— Source data —
==============================

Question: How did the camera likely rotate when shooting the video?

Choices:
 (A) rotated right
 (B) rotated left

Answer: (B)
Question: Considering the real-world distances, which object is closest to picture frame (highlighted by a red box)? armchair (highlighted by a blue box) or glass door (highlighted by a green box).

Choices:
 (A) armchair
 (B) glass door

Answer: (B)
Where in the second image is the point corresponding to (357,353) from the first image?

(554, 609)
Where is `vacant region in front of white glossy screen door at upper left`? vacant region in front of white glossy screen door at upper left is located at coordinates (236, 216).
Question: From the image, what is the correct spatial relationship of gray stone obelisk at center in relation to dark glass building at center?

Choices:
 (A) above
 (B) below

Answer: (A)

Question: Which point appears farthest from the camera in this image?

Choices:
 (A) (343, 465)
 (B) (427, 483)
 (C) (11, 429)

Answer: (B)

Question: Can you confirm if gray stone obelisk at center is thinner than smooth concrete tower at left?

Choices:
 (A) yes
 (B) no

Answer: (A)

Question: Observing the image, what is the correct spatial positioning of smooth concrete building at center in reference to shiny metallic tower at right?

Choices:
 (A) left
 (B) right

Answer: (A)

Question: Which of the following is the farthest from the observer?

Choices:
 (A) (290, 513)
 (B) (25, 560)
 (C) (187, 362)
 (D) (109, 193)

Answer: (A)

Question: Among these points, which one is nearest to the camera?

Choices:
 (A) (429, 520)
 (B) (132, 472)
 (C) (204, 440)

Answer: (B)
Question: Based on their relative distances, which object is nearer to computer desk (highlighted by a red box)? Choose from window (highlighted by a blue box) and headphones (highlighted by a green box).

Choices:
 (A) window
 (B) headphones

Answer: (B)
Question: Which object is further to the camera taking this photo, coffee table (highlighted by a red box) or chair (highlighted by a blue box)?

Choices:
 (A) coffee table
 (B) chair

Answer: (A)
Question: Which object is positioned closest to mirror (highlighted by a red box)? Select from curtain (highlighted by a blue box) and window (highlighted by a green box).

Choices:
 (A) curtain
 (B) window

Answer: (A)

==============================

— The problem —
Rewrite all of the rows above, substituting "outlined in red" for every instance of "highlighted by a red box" and keeping everything else unchanged.

— Output of the exercise —
Question: How did the camera likely rotate when shooting the video?

Choices:
 (A) rotated right
 (B) rotated left

Answer: (B)
Question: Considering the real-world distances, which object is closest to picture frame (outlined in red)? armchair (highlighted by a blue box) or glass door (highlighted by a green box).

Choices:
 (A) armchair
 (B) glass door

Answer: (B)
Where in the second image is the point corresponding to (357,353) from the first image?

(554, 609)
Where is `vacant region in front of white glossy screen door at upper left`? vacant region in front of white glossy screen door at upper left is located at coordinates (236, 216).
Question: From the image, what is the correct spatial relationship of gray stone obelisk at center in relation to dark glass building at center?

Choices:
 (A) above
 (B) below

Answer: (A)

Question: Which point appears farthest from the camera in this image?

Choices:
 (A) (343, 465)
 (B) (427, 483)
 (C) (11, 429)

Answer: (B)

Question: Can you confirm if gray stone obelisk at center is thinner than smooth concrete tower at left?

Choices:
 (A) yes
 (B) no

Answer: (A)

Question: Observing the image, what is the correct spatial positioning of smooth concrete building at center in reference to shiny metallic tower at right?

Choices:
 (A) left
 (B) right

Answer: (A)

Question: Which of the following is the farthest from the observer?

Choices:
 (A) (290, 513)
 (B) (25, 560)
 (C) (187, 362)
 (D) (109, 193)

Answer: (A)

Question: Among these points, which one is nearest to the camera?

Choices:
 (A) (429, 520)
 (B) (132, 472)
 (C) (204, 440)

Answer: (B)
Question: Based on their relative distances, which object is nearer to computer desk (outlined in red)? Choose from window (highlighted by a blue box) and headphones (highlighted by a green box).

Choices:
 (A) window
 (B) headphones

Answer: (B)
Question: Which object is further to the camera taking this photo, coffee table (outlined in red) or chair (highlighted by a blue box)?

Choices:
 (A) coffee table
 (B) chair

Answer: (A)
Question: Which object is positioned closest to mirror (outlined in red)? Select from curtain (highlighted by a blue box) and window (highlighted by a green box).

Choices:
 (A) curtain
 (B) window

Answer: (A)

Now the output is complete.